Stored data:
■ ■ ■
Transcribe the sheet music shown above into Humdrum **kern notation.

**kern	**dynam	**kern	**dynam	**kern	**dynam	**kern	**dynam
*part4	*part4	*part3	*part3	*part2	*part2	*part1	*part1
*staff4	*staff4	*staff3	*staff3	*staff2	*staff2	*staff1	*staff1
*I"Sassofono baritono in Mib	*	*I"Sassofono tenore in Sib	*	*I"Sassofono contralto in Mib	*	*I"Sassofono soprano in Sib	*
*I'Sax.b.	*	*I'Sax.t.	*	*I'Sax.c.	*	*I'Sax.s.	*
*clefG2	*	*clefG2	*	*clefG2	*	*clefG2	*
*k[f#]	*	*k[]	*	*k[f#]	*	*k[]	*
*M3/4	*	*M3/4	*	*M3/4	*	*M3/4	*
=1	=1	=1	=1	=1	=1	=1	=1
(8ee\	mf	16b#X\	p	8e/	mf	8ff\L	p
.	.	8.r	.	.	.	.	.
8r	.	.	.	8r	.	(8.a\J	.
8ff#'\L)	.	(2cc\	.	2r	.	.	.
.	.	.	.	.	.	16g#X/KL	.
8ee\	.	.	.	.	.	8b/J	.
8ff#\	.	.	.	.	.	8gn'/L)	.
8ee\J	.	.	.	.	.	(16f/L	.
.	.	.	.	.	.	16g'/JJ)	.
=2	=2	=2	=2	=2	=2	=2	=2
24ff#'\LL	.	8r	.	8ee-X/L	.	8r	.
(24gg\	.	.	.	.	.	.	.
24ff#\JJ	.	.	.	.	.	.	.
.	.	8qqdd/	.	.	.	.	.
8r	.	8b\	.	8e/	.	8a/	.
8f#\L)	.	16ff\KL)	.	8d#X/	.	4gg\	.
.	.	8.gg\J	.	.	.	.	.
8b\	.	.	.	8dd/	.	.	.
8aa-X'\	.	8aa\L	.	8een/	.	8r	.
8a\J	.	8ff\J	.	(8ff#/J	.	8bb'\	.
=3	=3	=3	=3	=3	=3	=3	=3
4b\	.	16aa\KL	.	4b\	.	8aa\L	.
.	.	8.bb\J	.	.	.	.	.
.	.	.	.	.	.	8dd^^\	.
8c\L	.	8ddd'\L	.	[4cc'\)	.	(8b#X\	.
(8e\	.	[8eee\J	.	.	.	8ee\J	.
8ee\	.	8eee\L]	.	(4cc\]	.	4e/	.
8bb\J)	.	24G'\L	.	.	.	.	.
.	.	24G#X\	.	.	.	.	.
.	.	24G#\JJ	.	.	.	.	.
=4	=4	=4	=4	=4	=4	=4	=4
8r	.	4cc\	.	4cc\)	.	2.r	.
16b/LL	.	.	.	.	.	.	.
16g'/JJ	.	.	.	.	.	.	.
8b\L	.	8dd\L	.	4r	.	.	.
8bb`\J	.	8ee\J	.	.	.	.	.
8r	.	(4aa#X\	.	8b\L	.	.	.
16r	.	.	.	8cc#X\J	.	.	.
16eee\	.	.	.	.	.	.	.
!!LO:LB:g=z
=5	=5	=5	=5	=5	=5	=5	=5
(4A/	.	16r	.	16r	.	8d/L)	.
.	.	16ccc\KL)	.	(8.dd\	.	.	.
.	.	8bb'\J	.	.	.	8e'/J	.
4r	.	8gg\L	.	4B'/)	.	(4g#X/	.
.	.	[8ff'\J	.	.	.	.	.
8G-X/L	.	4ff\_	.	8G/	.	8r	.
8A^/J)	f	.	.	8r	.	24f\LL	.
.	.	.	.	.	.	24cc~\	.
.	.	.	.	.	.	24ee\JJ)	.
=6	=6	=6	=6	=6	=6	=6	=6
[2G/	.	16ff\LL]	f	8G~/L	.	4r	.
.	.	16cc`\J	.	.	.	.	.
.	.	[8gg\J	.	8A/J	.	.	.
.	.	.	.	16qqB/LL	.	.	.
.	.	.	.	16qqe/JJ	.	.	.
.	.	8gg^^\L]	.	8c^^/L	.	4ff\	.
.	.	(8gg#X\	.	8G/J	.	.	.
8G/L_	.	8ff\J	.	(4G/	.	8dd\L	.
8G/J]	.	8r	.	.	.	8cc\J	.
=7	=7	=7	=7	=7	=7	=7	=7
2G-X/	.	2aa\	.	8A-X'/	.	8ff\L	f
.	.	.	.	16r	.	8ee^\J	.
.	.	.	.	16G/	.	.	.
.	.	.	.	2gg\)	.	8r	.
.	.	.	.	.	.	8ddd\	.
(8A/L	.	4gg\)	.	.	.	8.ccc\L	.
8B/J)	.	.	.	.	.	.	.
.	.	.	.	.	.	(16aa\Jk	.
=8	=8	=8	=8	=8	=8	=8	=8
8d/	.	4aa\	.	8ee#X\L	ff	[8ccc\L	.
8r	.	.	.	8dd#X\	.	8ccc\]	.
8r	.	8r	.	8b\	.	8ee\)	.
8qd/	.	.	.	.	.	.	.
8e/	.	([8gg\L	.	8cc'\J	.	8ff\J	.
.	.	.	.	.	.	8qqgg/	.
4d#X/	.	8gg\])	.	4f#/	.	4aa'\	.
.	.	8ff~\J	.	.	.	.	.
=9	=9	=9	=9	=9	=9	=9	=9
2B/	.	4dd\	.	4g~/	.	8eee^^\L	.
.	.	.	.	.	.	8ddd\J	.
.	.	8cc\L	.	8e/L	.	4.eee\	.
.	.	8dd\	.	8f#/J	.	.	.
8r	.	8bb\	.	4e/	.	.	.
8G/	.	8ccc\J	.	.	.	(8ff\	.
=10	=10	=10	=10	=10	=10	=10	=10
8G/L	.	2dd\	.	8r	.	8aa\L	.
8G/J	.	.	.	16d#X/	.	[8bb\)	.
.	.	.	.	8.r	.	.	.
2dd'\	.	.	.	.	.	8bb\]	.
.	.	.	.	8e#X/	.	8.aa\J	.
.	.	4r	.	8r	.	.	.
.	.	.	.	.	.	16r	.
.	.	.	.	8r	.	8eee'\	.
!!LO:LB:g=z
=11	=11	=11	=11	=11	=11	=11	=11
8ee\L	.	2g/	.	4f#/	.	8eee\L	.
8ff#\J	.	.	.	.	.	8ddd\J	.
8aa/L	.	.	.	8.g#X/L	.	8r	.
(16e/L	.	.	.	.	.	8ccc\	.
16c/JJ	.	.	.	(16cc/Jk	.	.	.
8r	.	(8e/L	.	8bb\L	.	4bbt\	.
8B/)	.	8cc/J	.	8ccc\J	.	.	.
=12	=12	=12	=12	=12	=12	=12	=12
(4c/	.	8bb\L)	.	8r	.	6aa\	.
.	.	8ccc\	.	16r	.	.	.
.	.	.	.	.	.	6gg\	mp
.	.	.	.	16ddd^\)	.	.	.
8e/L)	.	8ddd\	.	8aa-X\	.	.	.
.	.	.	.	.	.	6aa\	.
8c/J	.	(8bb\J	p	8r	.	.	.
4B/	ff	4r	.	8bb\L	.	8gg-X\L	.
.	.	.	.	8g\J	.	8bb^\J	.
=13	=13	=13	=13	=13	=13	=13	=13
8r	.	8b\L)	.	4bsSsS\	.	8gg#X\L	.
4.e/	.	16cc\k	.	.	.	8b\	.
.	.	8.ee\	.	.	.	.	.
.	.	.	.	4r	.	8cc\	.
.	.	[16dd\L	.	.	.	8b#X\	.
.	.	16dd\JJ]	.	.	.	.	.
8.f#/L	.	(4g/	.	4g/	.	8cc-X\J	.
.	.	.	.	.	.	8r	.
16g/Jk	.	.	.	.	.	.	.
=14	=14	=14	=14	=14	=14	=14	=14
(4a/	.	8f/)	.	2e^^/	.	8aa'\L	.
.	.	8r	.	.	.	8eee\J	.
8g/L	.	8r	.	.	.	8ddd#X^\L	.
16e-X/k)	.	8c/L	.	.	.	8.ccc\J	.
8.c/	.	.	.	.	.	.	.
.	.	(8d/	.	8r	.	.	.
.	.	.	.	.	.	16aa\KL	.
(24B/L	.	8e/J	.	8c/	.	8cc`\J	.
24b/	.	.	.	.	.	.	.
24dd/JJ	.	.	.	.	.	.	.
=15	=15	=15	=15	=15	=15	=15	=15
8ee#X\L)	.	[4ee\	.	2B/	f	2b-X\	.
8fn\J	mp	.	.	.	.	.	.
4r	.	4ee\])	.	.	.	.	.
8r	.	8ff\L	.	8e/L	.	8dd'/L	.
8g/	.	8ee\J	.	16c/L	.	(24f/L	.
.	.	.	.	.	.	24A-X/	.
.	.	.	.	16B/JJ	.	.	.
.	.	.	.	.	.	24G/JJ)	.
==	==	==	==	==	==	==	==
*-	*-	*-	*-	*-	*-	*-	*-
■ ■ ■
What the task requires = Show each line of the material above that contains the string "kern".

Task result =
Transcribe the sheet music shown above into Humdrum **kern notation.
**kern	**dynam	**kern	**dynam	**kern	**dynam	**kern	**dynam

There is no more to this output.